● YOUR TASK
Scan the listing below for the string "orange" and copy each line where it turns up.

● SOURCE MATERIAL
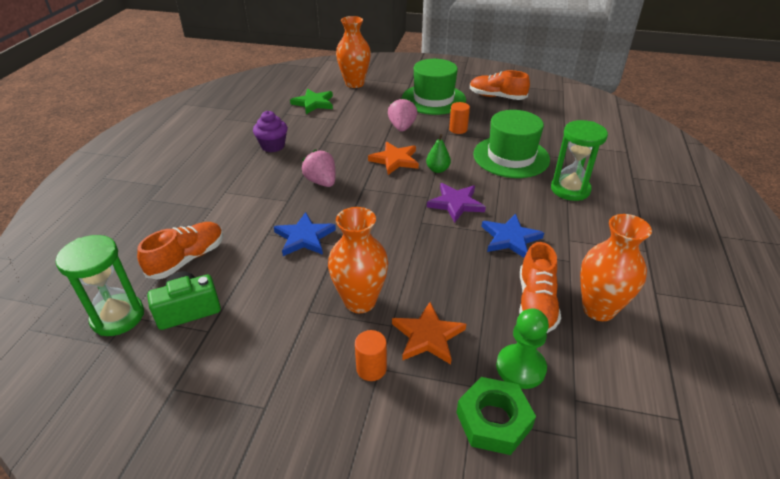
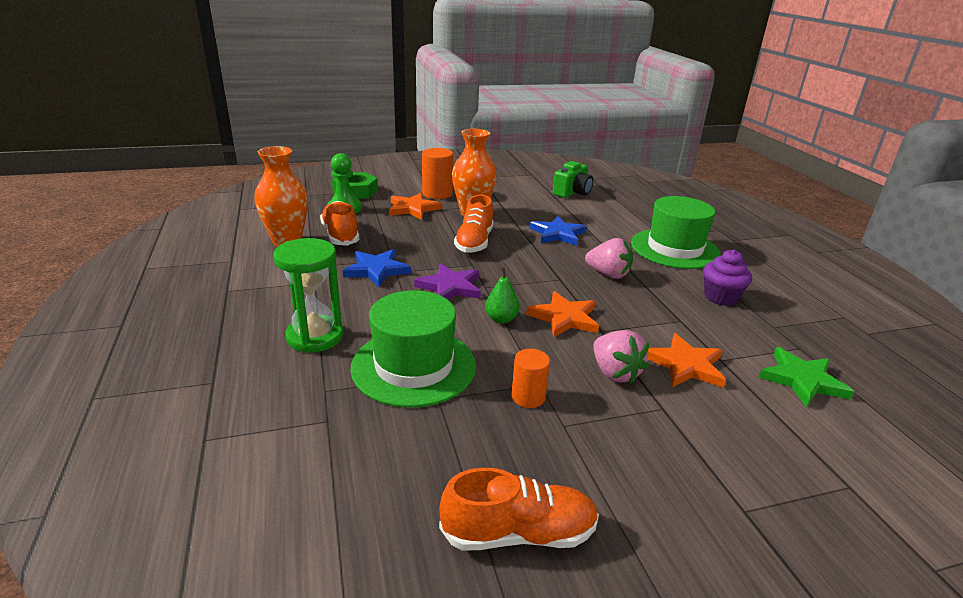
camera: 150 degrees right, 10 degrees down
(118, 317) = (604, 184): green hourglass -> none
(187, 259) = (616, 208): orange shoe -> orange shoe (474, 242)
(354, 83) = (833, 460): orange vase -> none
(360, 121) = (685, 365): none -> orange star
(371, 368) = (437, 194): orange cylinder -> orange cylinder, size x1.57
(433, 99) = (640, 467): green hat -> green hat (674, 249)

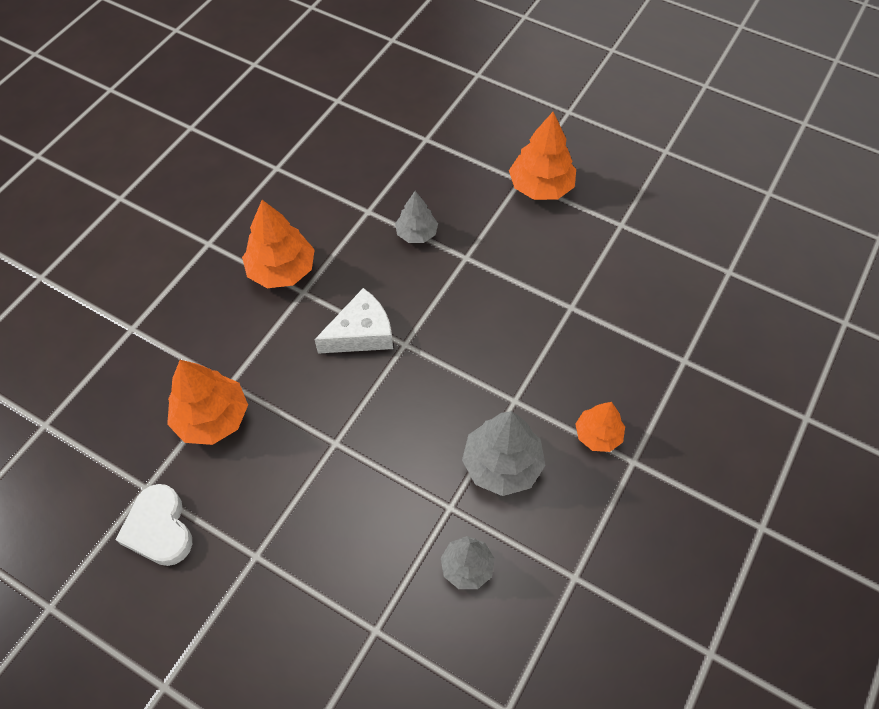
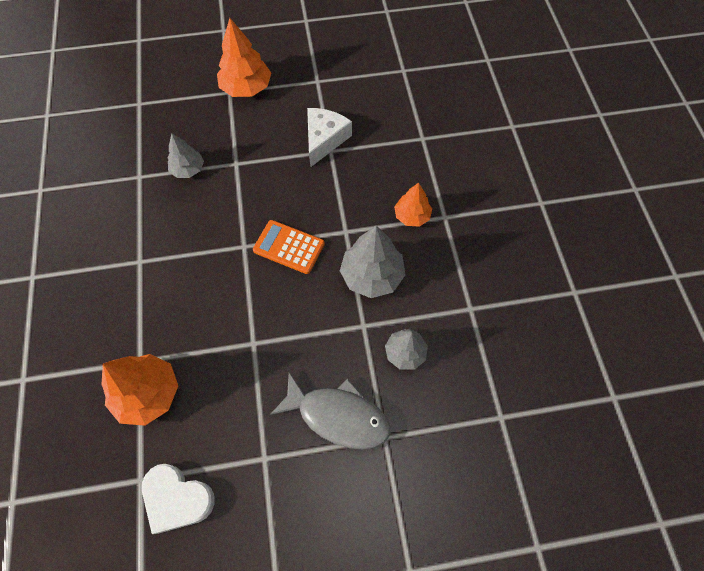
camera: 40 degrees left, 5 degrees up
(282, 270) = (109, 257): orange tree -> none
(351, 573) = (338, 416): none -> grey fish
(361, 333) = (207, 260): white cheese -> white cheese (324, 139)
(445, 376) = (289, 247): none -> orange calculator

● SOLUTION FOR THIS TASK
(187, 259) = (616, 208): orange shoe -> orange shoe (474, 242)
(354, 83) = (833, 460): orange vase -> none
(360, 121) = (685, 365): none -> orange star
(371, 368) = (437, 194): orange cylinder -> orange cylinder, size x1.57
(282, 270) = (109, 257): orange tree -> none
(445, 376) = (289, 247): none -> orange calculator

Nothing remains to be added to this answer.